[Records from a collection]
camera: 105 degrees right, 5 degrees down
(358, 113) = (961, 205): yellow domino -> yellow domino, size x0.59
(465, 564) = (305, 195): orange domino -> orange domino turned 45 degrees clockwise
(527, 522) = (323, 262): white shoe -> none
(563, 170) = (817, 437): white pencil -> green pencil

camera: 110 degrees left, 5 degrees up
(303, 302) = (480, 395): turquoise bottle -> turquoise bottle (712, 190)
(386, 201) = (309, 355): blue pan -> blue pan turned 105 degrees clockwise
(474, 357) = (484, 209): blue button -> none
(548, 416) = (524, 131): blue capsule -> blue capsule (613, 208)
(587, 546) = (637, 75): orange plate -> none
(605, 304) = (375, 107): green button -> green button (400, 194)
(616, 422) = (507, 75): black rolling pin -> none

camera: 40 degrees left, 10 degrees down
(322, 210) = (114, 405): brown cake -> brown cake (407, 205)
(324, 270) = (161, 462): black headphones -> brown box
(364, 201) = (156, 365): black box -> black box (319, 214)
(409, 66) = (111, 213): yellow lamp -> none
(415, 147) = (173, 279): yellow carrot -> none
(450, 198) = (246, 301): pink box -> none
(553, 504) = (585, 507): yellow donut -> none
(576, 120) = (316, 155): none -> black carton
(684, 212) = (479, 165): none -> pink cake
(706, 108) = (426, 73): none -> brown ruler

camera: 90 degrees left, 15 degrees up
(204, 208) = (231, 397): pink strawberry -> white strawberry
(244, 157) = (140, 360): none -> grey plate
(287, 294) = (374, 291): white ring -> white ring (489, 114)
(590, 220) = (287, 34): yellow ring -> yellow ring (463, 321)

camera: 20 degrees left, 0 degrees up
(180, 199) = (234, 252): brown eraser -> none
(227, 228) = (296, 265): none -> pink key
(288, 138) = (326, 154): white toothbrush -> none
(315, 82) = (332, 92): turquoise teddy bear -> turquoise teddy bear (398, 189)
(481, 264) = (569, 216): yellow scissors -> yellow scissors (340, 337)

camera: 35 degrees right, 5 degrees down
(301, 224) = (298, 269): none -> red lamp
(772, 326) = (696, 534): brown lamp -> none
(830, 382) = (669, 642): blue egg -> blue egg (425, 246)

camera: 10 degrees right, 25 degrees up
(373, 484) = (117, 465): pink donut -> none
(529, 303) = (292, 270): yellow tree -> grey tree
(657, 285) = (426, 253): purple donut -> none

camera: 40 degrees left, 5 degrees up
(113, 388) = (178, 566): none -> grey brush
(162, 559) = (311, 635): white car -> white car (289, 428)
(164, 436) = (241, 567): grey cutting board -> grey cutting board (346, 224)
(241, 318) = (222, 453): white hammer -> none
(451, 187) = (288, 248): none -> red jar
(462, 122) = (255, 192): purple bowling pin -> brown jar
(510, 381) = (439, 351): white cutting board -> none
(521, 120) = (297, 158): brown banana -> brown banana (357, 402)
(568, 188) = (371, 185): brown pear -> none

= Task instructions =
Print only the lines running from the one with "(521, 120) = (297, 158): brown" to the final line of the data above, each exactly as it appears.

= Response box =
(521, 120) = (297, 158): brown banana -> brown banana (357, 402)
(568, 188) = (371, 185): brown pear -> none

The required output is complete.